What this task involves: Wherever a line in the data holds the word "wiper", pull that line out.
--------------------
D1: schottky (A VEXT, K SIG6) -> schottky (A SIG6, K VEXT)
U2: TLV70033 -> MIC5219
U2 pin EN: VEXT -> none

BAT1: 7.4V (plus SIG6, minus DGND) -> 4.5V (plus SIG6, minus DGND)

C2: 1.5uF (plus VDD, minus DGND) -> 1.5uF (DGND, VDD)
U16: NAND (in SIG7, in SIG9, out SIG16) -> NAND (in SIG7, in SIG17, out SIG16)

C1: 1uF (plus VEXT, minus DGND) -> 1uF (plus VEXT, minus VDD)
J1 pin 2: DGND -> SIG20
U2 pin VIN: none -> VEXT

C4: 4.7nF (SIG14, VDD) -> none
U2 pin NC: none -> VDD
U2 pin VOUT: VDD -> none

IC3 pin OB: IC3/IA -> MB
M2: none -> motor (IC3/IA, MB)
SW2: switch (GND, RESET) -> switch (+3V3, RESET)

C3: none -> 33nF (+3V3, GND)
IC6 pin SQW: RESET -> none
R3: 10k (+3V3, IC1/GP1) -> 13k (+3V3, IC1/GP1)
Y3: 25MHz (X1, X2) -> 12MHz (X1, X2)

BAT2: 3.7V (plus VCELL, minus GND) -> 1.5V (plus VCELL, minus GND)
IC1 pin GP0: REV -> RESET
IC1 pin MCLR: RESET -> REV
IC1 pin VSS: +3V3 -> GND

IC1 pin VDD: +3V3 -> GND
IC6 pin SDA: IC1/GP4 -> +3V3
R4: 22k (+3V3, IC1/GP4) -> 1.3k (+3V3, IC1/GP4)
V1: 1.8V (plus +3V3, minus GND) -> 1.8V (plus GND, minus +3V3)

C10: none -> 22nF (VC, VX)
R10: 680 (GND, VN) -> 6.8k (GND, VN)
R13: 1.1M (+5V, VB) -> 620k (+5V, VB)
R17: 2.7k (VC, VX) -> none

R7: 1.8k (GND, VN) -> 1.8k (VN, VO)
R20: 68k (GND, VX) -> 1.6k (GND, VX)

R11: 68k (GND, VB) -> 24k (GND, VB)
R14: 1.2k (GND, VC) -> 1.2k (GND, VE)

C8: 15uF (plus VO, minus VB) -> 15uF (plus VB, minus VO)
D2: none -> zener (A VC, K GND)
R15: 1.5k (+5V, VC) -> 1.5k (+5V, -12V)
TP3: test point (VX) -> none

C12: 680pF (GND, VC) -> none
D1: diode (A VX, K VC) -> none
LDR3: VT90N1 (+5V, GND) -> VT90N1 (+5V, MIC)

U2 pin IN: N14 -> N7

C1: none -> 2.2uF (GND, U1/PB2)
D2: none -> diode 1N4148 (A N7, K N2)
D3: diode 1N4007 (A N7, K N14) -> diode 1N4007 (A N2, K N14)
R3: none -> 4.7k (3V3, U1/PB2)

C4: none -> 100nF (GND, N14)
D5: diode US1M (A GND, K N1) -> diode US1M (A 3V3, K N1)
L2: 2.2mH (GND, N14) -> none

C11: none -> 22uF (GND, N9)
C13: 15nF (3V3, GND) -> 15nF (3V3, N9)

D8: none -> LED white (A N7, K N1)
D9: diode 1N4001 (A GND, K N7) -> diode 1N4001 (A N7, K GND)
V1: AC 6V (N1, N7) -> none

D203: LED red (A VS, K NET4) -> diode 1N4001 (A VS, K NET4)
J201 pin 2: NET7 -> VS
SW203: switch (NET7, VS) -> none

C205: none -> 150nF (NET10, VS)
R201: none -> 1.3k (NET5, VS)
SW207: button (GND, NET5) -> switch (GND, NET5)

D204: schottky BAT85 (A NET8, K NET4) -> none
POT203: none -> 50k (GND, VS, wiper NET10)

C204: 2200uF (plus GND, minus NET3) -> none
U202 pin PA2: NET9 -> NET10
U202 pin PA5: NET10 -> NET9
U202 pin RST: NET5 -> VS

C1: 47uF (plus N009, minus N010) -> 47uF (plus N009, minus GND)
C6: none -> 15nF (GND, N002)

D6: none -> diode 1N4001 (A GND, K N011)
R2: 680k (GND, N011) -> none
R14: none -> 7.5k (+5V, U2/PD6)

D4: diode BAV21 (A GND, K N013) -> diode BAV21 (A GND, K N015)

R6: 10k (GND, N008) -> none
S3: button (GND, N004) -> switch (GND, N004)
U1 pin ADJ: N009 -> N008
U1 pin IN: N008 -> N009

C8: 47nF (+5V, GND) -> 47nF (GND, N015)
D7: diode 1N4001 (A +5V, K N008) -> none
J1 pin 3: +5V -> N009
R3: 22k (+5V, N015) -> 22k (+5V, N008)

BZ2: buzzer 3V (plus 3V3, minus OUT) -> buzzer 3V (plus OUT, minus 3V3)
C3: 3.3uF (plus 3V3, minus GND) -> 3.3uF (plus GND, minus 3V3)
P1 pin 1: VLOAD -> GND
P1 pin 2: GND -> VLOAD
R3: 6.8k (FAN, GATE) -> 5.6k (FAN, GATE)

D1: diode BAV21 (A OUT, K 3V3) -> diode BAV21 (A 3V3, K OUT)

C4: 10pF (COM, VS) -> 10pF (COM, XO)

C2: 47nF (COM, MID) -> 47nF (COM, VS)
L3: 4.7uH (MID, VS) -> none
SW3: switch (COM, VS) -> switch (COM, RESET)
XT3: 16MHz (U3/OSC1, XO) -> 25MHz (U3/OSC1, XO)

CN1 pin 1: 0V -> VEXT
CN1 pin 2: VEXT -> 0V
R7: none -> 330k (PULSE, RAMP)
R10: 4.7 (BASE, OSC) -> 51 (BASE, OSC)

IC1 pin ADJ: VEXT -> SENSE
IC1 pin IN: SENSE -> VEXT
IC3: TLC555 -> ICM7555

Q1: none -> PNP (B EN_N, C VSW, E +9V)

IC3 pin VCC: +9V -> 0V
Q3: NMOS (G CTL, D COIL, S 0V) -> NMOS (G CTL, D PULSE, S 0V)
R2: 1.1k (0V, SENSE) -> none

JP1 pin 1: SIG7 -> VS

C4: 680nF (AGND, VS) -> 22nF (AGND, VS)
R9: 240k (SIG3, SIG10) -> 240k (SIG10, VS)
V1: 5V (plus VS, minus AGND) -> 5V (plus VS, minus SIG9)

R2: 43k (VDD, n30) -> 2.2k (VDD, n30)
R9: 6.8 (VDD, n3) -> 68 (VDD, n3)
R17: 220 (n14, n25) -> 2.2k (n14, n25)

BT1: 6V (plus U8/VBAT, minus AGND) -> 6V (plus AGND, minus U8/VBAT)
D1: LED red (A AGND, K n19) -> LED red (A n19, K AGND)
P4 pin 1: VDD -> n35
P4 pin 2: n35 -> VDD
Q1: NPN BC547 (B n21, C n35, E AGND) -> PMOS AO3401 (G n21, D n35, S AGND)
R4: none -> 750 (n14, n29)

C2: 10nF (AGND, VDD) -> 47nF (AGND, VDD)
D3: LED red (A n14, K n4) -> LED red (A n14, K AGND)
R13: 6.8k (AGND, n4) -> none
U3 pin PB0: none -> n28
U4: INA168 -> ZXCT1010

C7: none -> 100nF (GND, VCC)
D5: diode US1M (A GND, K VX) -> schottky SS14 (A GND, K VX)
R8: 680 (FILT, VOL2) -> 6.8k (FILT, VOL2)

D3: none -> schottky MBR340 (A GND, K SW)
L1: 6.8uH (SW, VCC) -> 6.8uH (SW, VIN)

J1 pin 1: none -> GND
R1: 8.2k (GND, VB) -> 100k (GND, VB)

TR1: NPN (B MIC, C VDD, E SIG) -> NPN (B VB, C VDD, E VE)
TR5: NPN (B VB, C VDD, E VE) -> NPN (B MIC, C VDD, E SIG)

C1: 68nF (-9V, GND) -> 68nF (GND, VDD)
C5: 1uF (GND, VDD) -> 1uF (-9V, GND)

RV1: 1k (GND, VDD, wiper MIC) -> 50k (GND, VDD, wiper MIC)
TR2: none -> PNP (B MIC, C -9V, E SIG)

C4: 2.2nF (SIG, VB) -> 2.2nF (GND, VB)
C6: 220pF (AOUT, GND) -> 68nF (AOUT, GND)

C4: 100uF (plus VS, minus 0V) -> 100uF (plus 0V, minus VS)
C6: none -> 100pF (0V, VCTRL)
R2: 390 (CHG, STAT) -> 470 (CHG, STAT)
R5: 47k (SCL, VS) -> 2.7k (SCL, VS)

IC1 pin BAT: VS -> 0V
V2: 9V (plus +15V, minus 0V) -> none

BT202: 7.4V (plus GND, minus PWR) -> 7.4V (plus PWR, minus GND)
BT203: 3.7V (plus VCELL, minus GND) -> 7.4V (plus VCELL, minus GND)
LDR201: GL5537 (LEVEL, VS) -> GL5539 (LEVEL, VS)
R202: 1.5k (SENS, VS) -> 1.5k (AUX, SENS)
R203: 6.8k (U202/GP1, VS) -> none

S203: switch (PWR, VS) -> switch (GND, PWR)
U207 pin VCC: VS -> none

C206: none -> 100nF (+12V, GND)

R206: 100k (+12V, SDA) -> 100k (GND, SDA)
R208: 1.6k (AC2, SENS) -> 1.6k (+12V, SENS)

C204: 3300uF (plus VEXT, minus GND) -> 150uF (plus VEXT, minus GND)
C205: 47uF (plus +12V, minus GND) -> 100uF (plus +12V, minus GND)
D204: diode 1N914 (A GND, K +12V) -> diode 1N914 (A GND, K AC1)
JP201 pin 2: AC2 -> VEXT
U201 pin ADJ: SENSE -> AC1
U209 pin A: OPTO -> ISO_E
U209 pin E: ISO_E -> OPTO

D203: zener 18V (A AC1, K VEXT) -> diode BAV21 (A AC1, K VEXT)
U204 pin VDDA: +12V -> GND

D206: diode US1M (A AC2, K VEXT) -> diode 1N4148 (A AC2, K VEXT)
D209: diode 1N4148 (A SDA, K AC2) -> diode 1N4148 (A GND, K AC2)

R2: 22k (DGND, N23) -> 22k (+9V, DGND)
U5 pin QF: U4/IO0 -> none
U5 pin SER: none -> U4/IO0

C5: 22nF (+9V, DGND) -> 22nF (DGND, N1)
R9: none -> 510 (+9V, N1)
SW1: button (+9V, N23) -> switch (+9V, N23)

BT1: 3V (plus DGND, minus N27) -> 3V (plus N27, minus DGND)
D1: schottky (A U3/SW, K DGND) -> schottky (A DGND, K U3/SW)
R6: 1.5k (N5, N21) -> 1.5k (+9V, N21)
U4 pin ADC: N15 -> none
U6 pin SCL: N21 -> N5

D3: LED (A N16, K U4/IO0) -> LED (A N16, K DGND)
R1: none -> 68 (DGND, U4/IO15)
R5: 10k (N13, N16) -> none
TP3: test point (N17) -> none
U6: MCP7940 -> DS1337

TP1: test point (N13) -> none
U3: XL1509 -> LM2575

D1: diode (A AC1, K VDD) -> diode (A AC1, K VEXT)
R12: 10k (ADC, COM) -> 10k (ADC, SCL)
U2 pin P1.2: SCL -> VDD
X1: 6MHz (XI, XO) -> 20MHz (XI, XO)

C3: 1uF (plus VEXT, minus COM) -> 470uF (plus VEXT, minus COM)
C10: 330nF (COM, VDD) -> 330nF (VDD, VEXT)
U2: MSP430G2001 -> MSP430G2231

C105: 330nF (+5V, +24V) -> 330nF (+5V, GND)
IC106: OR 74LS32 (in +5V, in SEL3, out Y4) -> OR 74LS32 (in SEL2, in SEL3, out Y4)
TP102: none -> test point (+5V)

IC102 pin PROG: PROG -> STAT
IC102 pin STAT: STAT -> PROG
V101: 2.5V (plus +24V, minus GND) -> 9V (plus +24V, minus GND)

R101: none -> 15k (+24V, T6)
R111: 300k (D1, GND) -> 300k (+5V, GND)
--------------------
Answer for the task:
POT203: none -> 50k (GND, VS, wiper NET10)
RV1: 1k (GND, VDD, wiper MIC) -> 50k (GND, VDD, wiper MIC)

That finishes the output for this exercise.